+++ Input data +++

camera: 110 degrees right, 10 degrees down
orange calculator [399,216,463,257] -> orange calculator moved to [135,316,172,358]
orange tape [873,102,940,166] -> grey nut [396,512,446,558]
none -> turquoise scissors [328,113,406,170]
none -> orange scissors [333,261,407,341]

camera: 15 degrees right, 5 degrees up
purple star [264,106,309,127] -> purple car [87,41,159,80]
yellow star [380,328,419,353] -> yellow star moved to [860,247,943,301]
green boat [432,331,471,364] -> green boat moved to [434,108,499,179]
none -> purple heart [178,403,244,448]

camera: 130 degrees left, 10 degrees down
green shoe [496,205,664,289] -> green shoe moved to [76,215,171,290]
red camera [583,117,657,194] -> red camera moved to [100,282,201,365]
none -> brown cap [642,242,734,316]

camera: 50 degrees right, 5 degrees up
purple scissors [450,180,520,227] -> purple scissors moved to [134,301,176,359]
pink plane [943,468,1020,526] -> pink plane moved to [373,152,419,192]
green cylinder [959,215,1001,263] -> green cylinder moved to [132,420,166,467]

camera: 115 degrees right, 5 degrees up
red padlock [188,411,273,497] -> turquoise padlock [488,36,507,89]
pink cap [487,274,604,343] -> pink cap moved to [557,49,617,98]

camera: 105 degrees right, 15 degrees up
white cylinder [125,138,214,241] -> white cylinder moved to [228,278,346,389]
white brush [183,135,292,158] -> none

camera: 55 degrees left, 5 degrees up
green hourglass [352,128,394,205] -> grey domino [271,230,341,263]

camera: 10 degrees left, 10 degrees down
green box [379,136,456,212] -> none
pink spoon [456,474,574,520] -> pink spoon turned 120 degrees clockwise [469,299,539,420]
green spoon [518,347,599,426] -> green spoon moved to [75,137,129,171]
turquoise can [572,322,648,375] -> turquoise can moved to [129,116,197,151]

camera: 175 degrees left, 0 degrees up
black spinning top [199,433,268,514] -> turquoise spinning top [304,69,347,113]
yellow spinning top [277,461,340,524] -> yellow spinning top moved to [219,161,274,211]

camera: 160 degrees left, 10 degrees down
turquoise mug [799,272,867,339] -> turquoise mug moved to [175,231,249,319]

+++

**Task details:** Each record must be returned in full and exactly.

**Answer area:**
camera: 110 degrees right, 10 degrees down
orange calculator [399,216,463,257] -> orange calculator moved to [135,316,172,358]
orange tape [873,102,940,166] -> grey nut [396,512,446,558]
none -> turquoise scissors [328,113,406,170]
none -> orange scissors [333,261,407,341]

camera: 15 degrees right, 5 degrees up
purple star [264,106,309,127] -> purple car [87,41,159,80]
yellow star [380,328,419,353] -> yellow star moved to [860,247,943,301]
green boat [432,331,471,364] -> green boat moved to [434,108,499,179]
none -> purple heart [178,403,244,448]

camera: 130 degrees left, 10 degrees down
green shoe [496,205,664,289] -> green shoe moved to [76,215,171,290]
red camera [583,117,657,194] -> red camera moved to [100,282,201,365]
none -> brown cap [642,242,734,316]

camera: 50 degrees right, 5 degrees up
purple scissors [450,180,520,227] -> purple scissors moved to [134,301,176,359]
pink plane [943,468,1020,526] -> pink plane moved to [373,152,419,192]
green cylinder [959,215,1001,263] -> green cylinder moved to [132,420,166,467]

camera: 115 degrees right, 5 degrees up
red padlock [188,411,273,497] -> turquoise padlock [488,36,507,89]
pink cap [487,274,604,343] -> pink cap moved to [557,49,617,98]

camera: 105 degrees right, 15 degrees up
white cylinder [125,138,214,241] -> white cylinder moved to [228,278,346,389]
white brush [183,135,292,158] -> none

camera: 55 degrees left, 5 degrees up
green hourglass [352,128,394,205] -> grey domino [271,230,341,263]

camera: 10 degrees left, 10 degrees down
green box [379,136,456,212] -> none
pink spoon [456,474,574,520] -> pink spoon turned 120 degrees clockwise [469,299,539,420]
green spoon [518,347,599,426] -> green spoon moved to [75,137,129,171]
turquoise can [572,322,648,375] -> turquoise can moved to [129,116,197,151]

camera: 175 degrees left, 0 degrees up
black spinning top [199,433,268,514] -> turquoise spinning top [304,69,347,113]
yellow spinning top [277,461,340,524] -> yellow spinning top moved to [219,161,274,211]

camera: 160 degrees left, 10 degrees down
turquoise mug [799,272,867,339] -> turquoise mug moved to [175,231,249,319]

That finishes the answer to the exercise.